> [Problem to solve]: Tally the lines in the entries below that contain the string "kern", with case counting, and reply with only the number.

• • • • •

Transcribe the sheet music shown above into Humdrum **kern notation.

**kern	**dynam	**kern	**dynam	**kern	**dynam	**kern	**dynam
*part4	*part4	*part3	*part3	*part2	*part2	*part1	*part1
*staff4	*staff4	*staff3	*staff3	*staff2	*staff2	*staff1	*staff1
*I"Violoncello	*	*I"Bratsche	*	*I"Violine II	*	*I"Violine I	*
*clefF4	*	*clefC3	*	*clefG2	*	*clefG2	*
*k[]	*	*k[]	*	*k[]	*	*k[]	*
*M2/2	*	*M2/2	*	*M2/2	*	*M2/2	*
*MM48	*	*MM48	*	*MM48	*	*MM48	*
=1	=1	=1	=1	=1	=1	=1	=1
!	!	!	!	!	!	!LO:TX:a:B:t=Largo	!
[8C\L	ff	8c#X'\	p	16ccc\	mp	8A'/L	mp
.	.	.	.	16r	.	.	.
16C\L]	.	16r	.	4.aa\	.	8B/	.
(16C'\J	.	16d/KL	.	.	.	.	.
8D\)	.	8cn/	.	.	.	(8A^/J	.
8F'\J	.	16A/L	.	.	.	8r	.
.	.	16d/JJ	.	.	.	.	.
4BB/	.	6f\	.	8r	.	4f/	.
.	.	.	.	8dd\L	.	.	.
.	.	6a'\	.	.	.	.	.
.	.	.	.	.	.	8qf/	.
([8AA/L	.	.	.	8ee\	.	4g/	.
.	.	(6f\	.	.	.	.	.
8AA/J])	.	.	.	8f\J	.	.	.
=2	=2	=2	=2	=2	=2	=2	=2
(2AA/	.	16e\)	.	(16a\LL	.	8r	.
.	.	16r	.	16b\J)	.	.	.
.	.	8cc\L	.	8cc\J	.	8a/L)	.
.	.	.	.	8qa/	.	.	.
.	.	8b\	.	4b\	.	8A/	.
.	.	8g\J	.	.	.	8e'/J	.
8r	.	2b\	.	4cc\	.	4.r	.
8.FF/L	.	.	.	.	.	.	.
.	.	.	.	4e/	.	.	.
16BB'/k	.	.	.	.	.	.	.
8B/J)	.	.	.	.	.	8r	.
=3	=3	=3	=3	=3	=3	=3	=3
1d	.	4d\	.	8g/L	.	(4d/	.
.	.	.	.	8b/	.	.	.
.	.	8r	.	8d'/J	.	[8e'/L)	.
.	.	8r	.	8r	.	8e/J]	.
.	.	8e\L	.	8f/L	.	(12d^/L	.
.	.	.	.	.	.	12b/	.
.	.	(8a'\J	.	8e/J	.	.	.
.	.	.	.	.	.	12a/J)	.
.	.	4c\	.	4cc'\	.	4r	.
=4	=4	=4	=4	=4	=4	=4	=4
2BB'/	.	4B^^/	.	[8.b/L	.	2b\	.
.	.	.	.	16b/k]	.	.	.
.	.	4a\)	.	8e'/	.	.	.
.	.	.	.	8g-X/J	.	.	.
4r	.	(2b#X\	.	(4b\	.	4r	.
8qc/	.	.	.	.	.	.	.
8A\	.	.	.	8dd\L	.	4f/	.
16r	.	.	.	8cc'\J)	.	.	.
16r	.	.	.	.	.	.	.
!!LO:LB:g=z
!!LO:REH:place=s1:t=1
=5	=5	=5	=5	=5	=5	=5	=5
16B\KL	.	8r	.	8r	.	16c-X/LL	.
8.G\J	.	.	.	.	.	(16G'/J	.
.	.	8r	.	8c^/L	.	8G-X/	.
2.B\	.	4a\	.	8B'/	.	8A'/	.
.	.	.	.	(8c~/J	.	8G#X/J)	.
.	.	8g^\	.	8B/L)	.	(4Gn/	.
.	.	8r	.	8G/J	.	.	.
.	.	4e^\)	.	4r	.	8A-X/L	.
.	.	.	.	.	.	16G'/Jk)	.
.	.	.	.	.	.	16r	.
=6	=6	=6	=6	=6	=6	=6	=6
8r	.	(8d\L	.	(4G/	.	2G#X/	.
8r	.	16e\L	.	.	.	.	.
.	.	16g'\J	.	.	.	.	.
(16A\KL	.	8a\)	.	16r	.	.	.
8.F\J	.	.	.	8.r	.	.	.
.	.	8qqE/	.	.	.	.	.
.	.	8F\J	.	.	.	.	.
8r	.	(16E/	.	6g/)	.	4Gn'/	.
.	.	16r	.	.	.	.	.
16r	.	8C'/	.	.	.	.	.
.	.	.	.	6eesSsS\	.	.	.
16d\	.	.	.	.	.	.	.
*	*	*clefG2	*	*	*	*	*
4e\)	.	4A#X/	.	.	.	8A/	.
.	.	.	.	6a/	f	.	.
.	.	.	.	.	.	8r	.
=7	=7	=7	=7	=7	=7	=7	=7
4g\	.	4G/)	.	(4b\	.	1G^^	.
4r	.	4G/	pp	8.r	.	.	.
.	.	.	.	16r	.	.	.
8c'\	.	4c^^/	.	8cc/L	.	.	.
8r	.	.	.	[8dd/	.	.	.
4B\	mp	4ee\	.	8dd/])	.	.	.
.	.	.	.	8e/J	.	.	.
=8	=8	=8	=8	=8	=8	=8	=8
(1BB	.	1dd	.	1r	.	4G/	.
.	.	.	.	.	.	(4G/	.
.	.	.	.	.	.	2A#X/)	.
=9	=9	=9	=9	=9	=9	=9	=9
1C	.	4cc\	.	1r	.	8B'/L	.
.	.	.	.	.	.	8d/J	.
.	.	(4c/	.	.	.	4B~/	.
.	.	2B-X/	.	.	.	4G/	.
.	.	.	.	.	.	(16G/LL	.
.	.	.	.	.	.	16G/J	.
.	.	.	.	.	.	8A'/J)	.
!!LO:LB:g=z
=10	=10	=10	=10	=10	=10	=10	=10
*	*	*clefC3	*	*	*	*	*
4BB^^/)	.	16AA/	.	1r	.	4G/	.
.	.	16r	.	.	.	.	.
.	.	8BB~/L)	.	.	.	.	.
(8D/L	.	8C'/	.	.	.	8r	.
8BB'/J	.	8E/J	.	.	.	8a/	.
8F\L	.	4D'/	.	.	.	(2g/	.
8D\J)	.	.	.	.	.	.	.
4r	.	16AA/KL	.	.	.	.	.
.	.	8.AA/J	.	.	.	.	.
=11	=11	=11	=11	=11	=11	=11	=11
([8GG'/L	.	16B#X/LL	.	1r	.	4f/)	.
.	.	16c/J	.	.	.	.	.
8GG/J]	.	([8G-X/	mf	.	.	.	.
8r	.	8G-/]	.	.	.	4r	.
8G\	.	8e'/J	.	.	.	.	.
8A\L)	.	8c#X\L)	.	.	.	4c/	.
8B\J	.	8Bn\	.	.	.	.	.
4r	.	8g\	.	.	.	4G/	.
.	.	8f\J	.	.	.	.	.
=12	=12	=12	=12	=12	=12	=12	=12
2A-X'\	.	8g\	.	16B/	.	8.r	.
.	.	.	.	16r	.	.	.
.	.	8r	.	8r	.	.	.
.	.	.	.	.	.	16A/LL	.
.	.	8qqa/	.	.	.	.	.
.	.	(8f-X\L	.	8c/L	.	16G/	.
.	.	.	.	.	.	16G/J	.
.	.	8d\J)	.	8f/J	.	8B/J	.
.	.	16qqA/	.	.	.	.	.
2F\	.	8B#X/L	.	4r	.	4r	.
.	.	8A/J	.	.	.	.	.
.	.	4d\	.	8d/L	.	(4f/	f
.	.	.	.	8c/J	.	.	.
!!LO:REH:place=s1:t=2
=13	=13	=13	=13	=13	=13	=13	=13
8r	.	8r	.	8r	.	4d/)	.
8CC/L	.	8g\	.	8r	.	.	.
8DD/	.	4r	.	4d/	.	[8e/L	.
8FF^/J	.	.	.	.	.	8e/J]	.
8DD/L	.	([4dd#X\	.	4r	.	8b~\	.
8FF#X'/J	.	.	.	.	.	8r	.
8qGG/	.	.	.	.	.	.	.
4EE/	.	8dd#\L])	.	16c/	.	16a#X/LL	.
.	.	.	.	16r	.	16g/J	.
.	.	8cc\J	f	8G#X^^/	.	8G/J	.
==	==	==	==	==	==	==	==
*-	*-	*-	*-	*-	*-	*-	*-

• • • • •

> [Exercise answer]: 2